About this exercise:
Isolate every line in the records below with "pink" in it.

Object matching data:
——

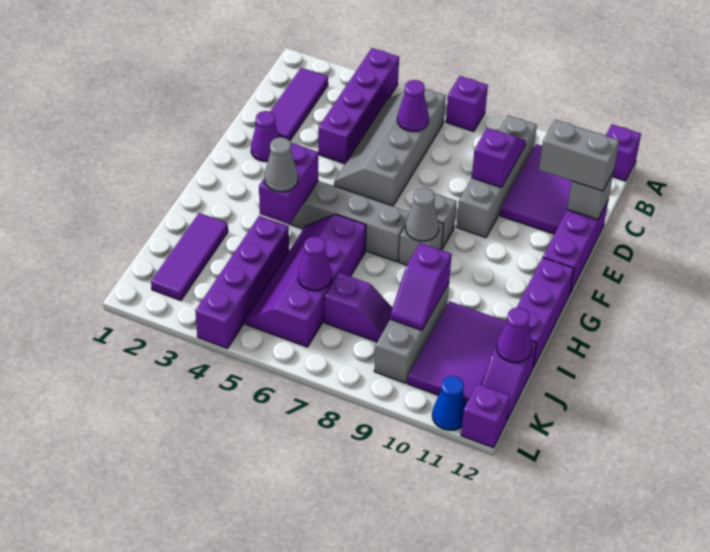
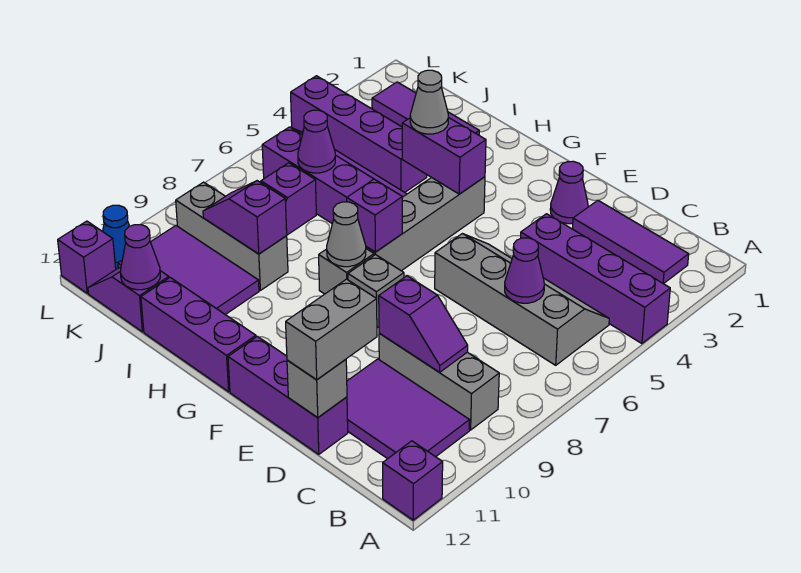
purple brick A7 level 1 -> purple brick G7 level 2
grey brick B9:E9 level 1 -> grey brick B9:D9 level 1

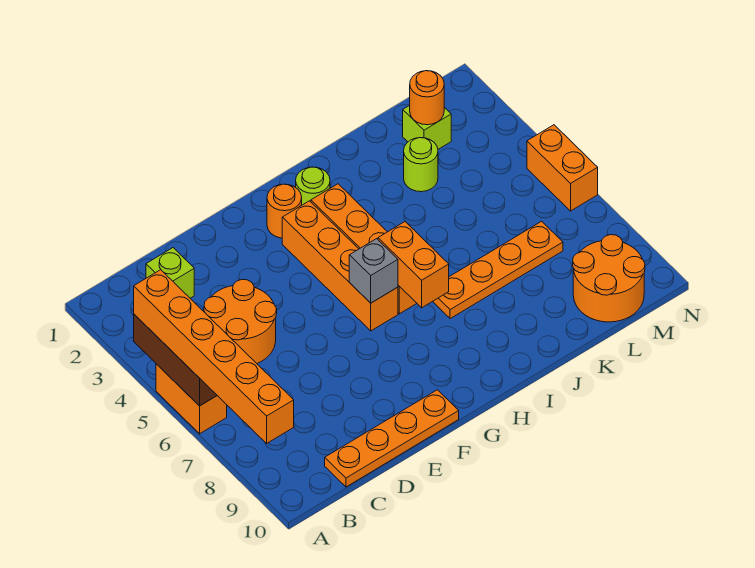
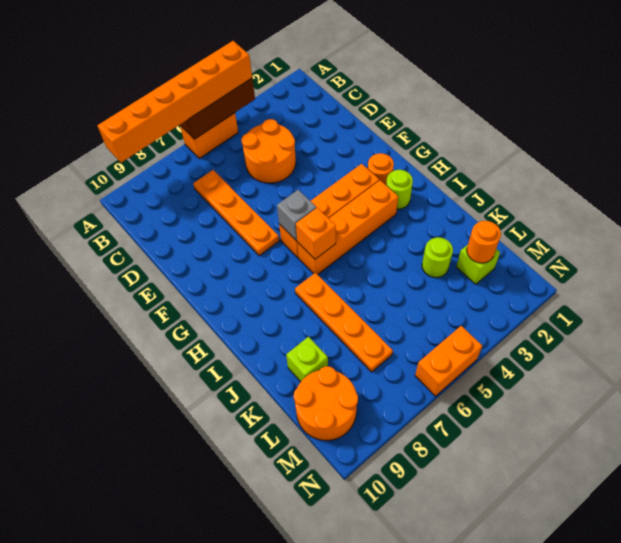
lime brick C2 level 1 -> lime brick K9 level 1
orange plate C10:F10 level 1 -> orange plate C7:F7 level 1
orange brick H6:H7 level 2 -> orange brick H6 level 2

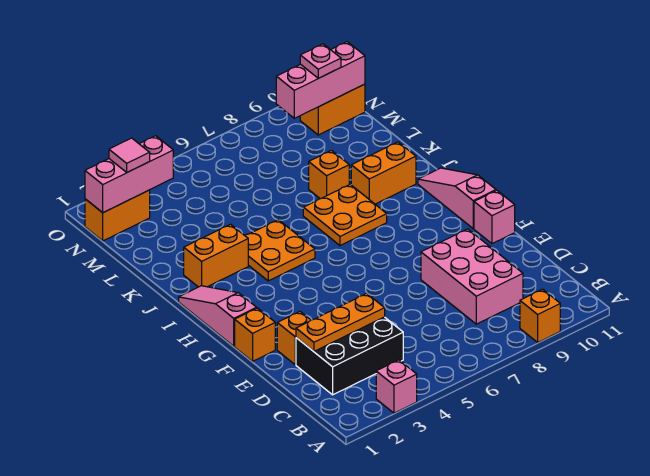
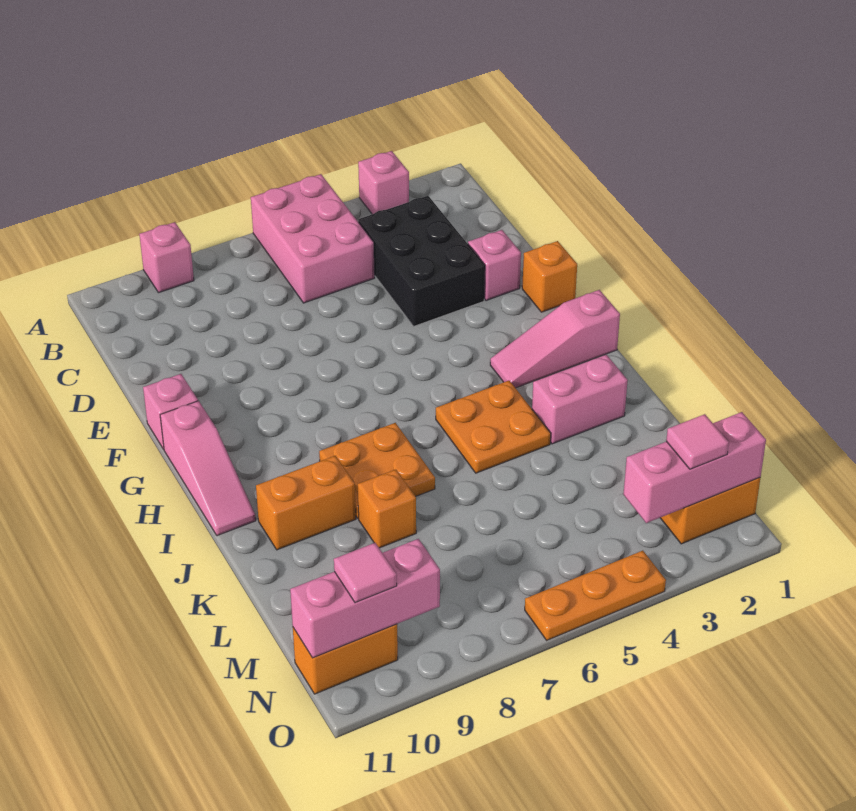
orange brick A9 level 1 -> pink brick A9 level 1
black brick C2:D4 level 1 -> black brick C3:E4 level 1
pink brick C8:E9 level 1 -> pink brick A5:C6 level 1
orange plate D2:D4 level 2 -> orange plate O4:O6 level 1
orange brick E2 level 1 -> pink brick E2 level 1
pink slope G1:I1 level 1 top G -> pink slope H1:H3 level 1 top 1
orange brick J2:J3 level 1 -> pink brick J2:J3 level 1
pink plate N10 level 3 -> pink tile N10 level 3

——

Result of this exercise:
orange brick A9 level 1 -> pink brick A9 level 1
pink brick C8:E9 level 1 -> pink brick A5:C6 level 1
orange brick E2 level 1 -> pink brick E2 level 1
pink slope G1:I1 level 1 top G -> pink slope H1:H3 level 1 top 1
orange brick J2:J3 level 1 -> pink brick J2:J3 level 1
pink plate N10 level 3 -> pink tile N10 level 3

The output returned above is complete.